===== Provided entries

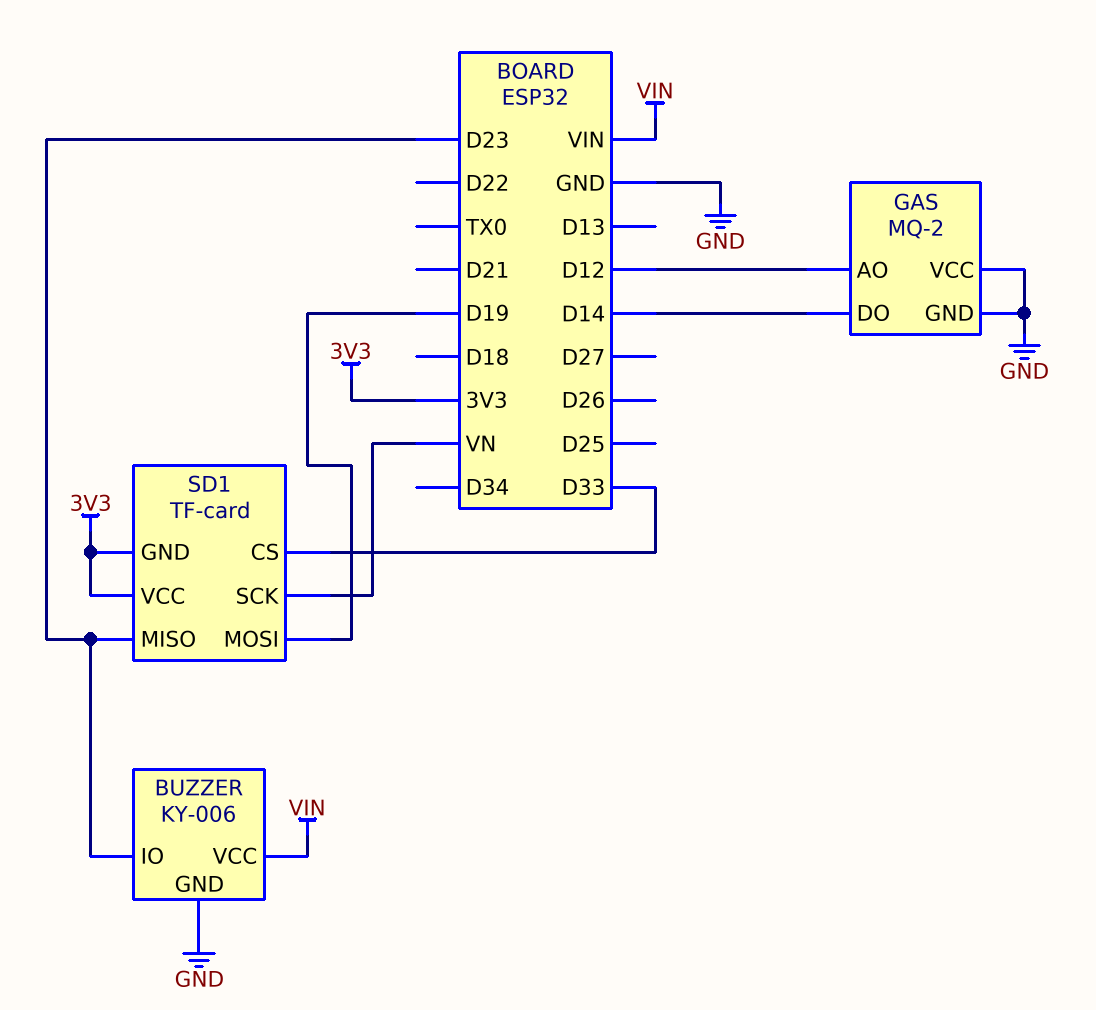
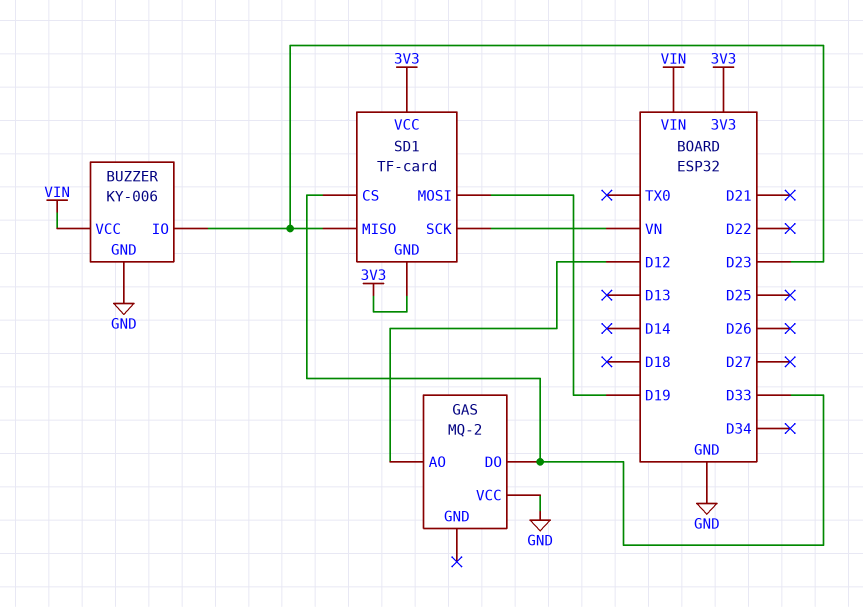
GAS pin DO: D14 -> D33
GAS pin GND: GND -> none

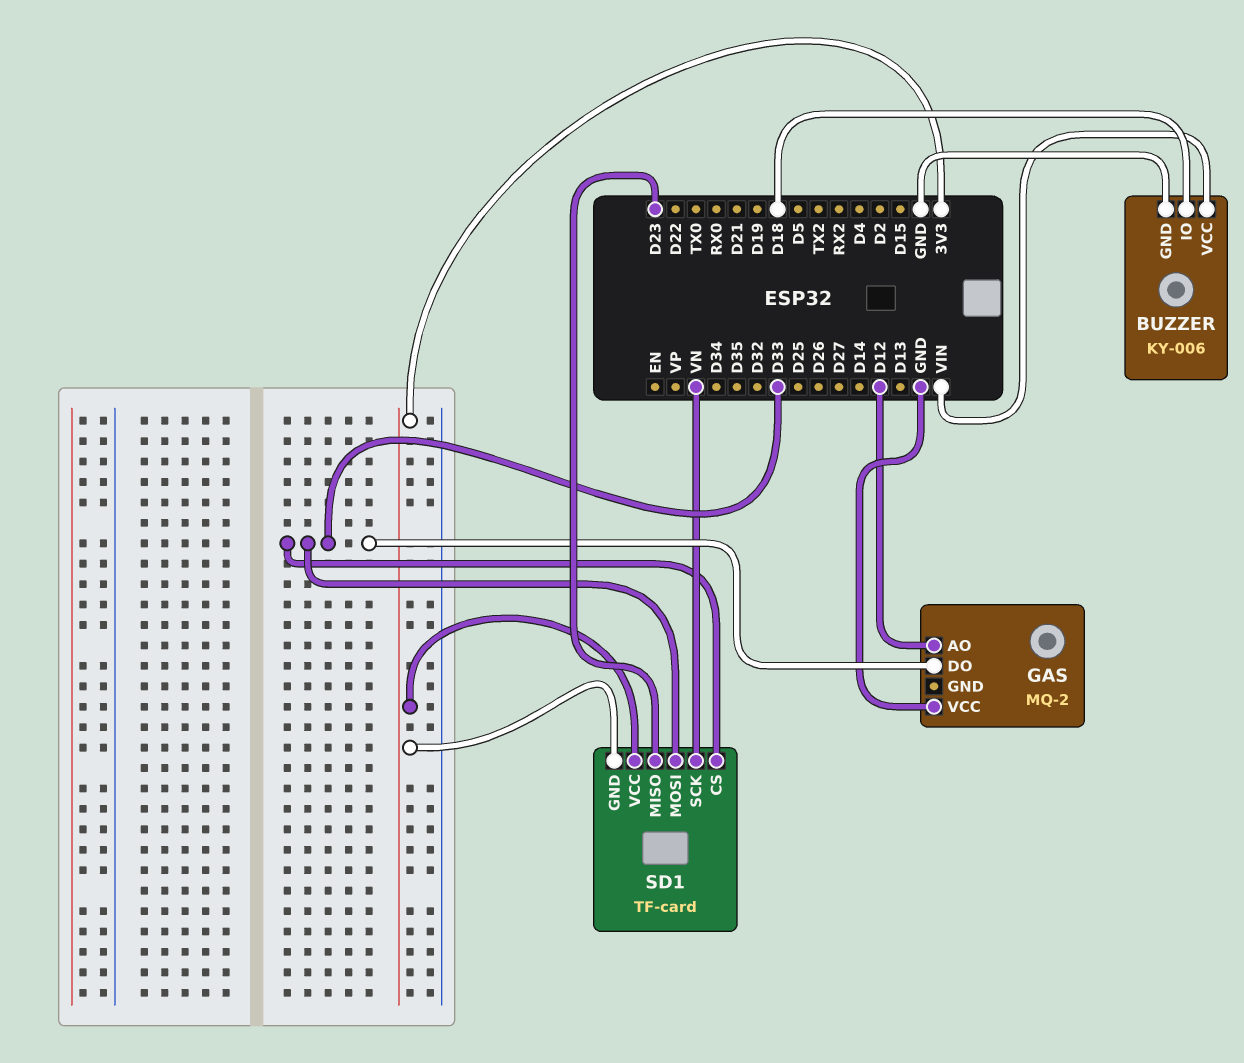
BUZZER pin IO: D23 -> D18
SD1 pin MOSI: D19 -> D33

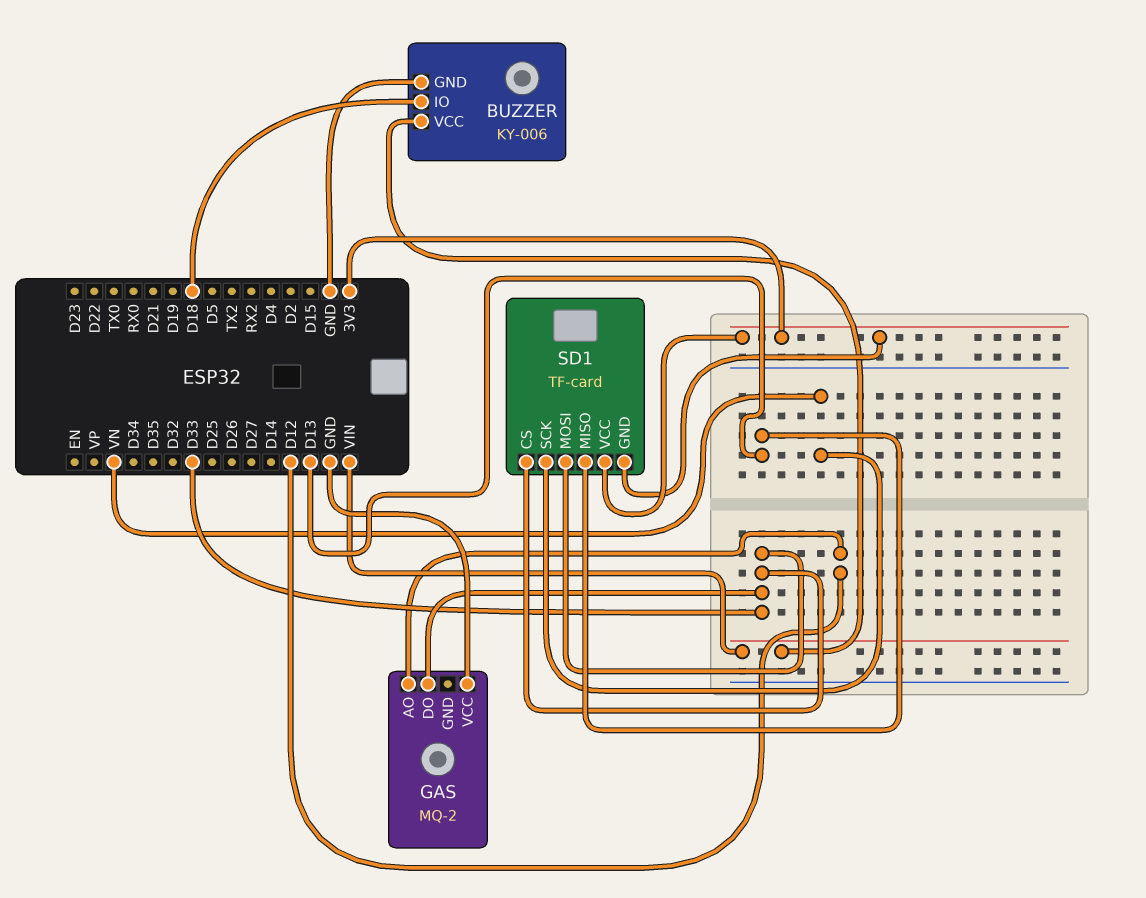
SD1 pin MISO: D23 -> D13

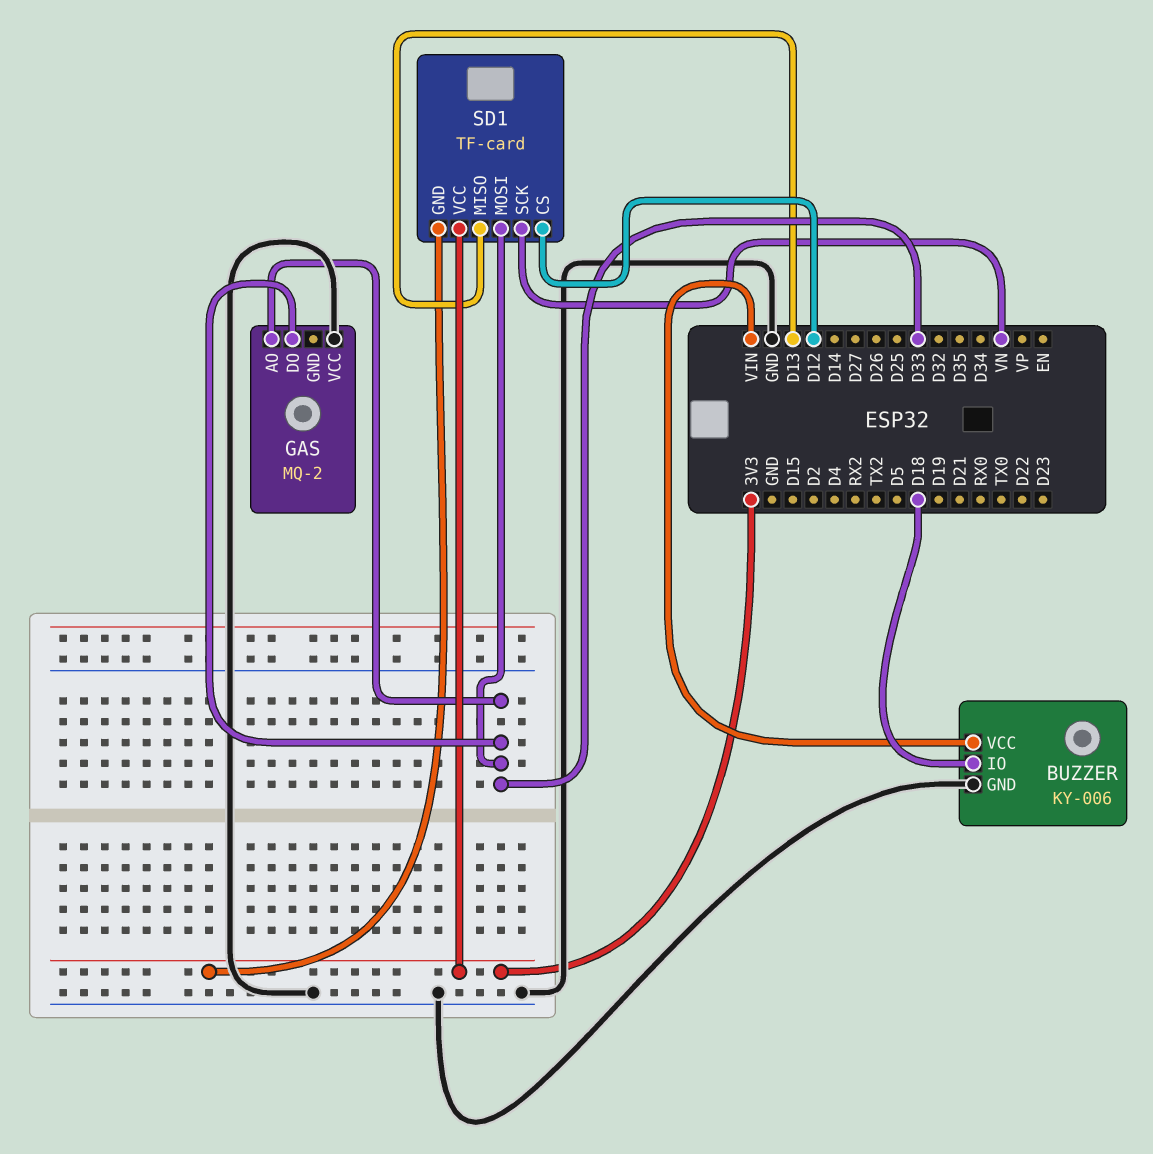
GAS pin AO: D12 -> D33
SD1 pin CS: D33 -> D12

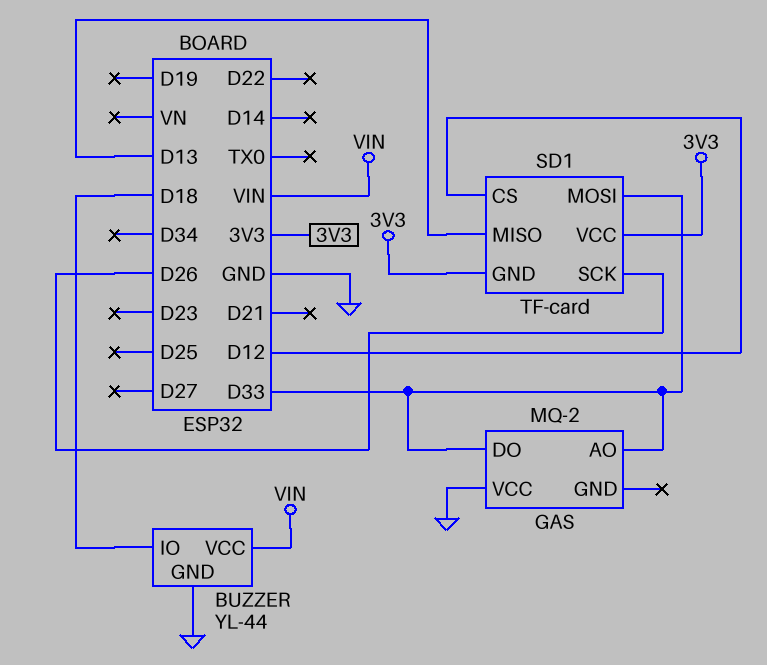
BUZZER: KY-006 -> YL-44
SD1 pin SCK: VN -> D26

==========
===== Provided entries

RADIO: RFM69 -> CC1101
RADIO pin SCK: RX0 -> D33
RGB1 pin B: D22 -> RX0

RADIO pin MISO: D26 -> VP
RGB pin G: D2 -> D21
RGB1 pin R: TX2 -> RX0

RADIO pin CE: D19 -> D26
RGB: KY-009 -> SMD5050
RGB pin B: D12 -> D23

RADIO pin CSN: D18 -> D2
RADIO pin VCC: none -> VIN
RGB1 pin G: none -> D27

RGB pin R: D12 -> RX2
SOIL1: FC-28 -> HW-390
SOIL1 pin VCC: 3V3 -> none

==========
===== Provided entries

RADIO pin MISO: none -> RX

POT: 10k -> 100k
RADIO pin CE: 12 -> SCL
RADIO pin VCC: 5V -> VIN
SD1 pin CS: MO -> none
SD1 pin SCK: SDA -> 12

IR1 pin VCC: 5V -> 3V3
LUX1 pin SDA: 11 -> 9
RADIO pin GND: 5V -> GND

==========

The task –
Would you copy out, exactly and with no pictures, only the lines above from the one that contains "GAS pin AO: D12 -> D33" through the one that contains "SD1 pin SCK: VN -> D26"?

Result for this task –
GAS pin AO: D12 -> D33
SD1 pin CS: D33 -> D12

BUZZER: KY-006 -> YL-44
SD1 pin SCK: VN -> D26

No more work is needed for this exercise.